Problem
Your copy should contain exactly the lines from the start of the listing through the line that holds "TR3: NPN (B", and no pictures.
*** Opening of The input ***
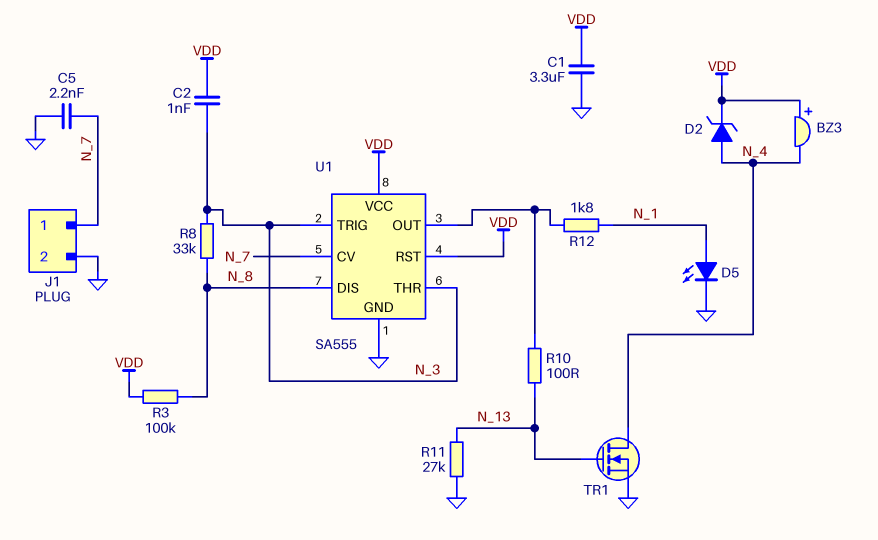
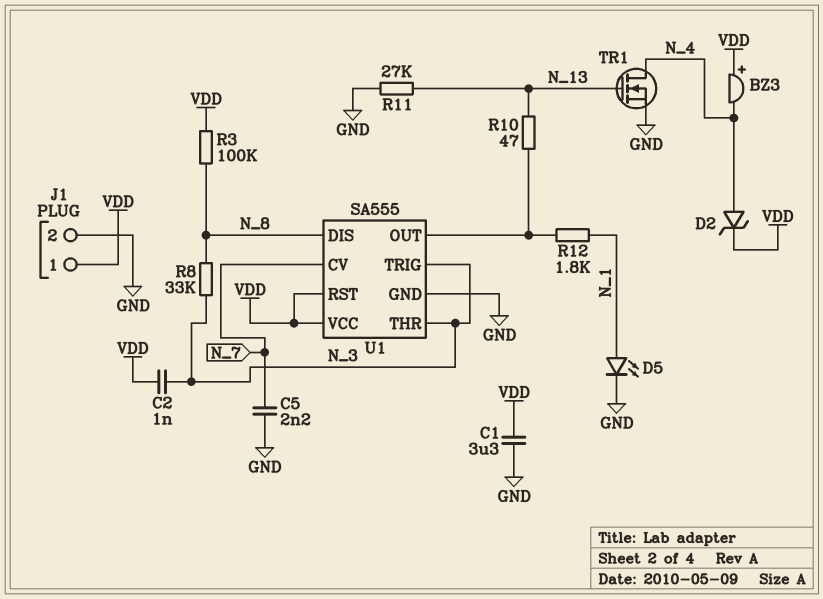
J1 pin 1: N_7 -> VDD
R10: 100 (N_13, U1/OUT) -> 47 (N_13, U1/OUT)

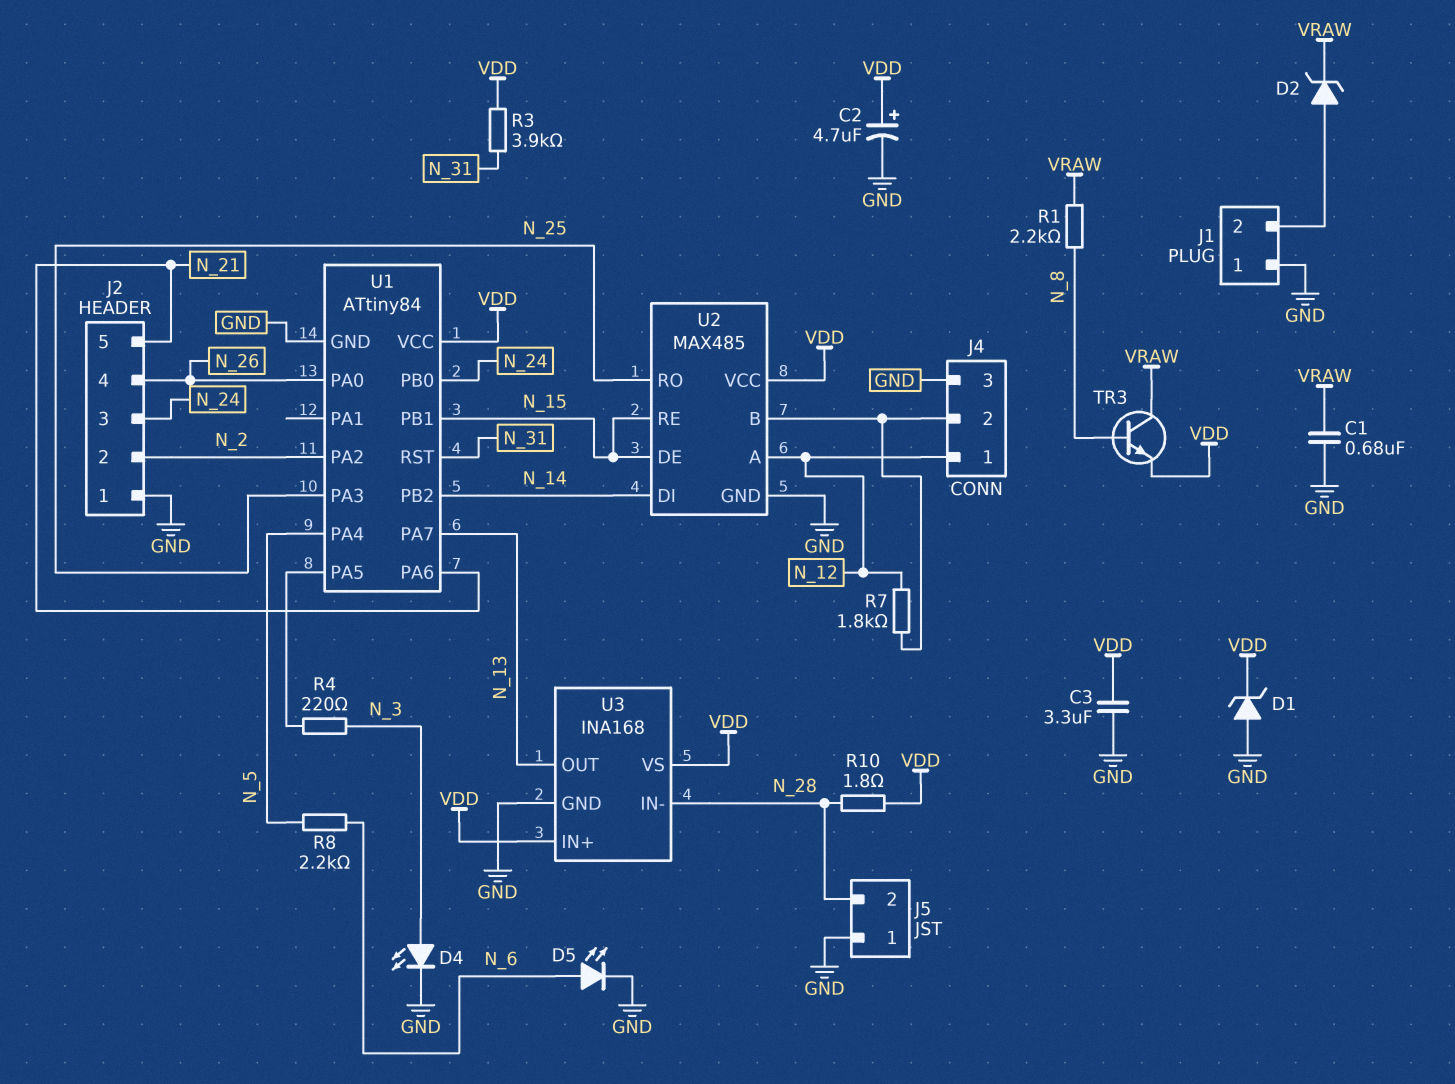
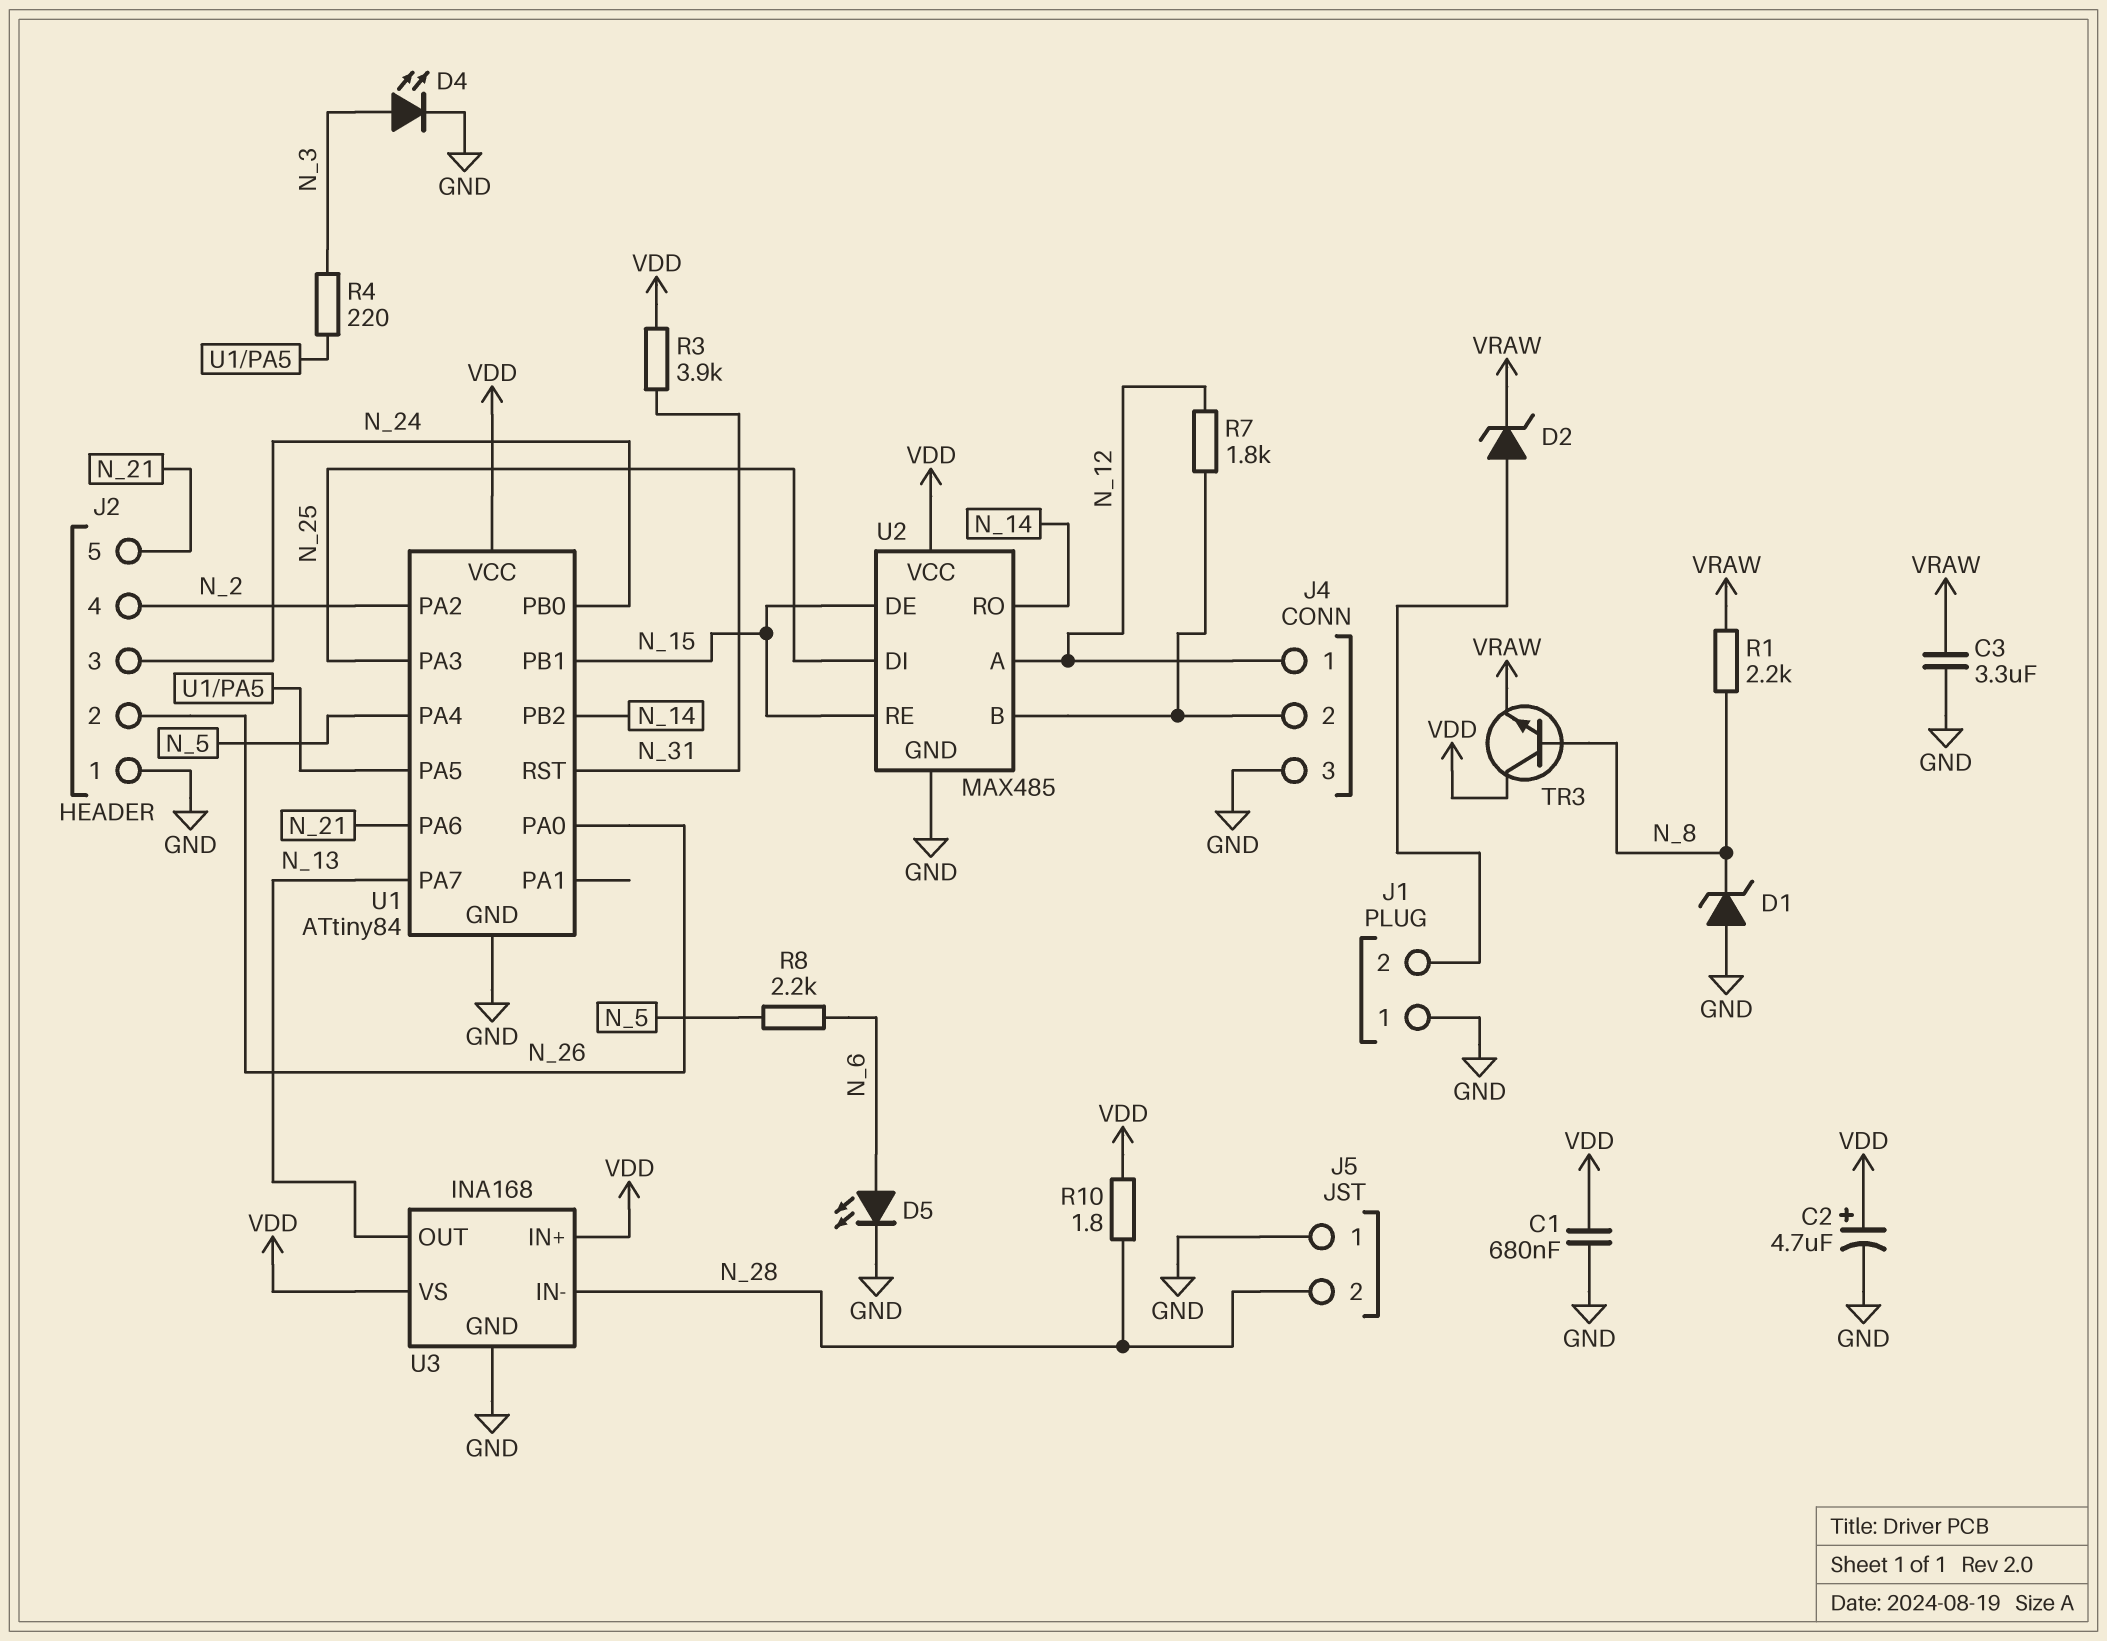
C1: 680nF (GND, VRAW) -> 680nF (GND, VDD)
C3: 3.3uF (GND, VDD) -> 3.3uF (GND, VRAW)
D1: zener (A GND, K VDD) -> zener (A GND, K N_8)
J2 pin 2: N_2 -> N_26
J2 pin 4: N_26 -> N_2
TR3: NPN (B N_8, C VRAW, E VDD) -> NPN (B N_8, C VDD, E VRAW)
U2 pin DI: N_14 -> N_25
U2 pin RO: N_25 -> N_14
*** Close of The input ***
Result of the task
J1 pin 1: N_7 -> VDD
R10: 100 (N_13, U1/OUT) -> 47 (N_13, U1/OUT)

C1: 680nF (GND, VRAW) -> 680nF (GND, VDD)
C3: 3.3uF (GND, VDD) -> 3.3uF (GND, VRAW)
D1: zener (A GND, K VDD) -> zener (A GND, K N_8)
J2 pin 2: N_2 -> N_26
J2 pin 4: N_26 -> N_2
TR3: NPN (B N_8, C VRAW, E VDD) -> NPN (B N_8, C VDD, E VRAW)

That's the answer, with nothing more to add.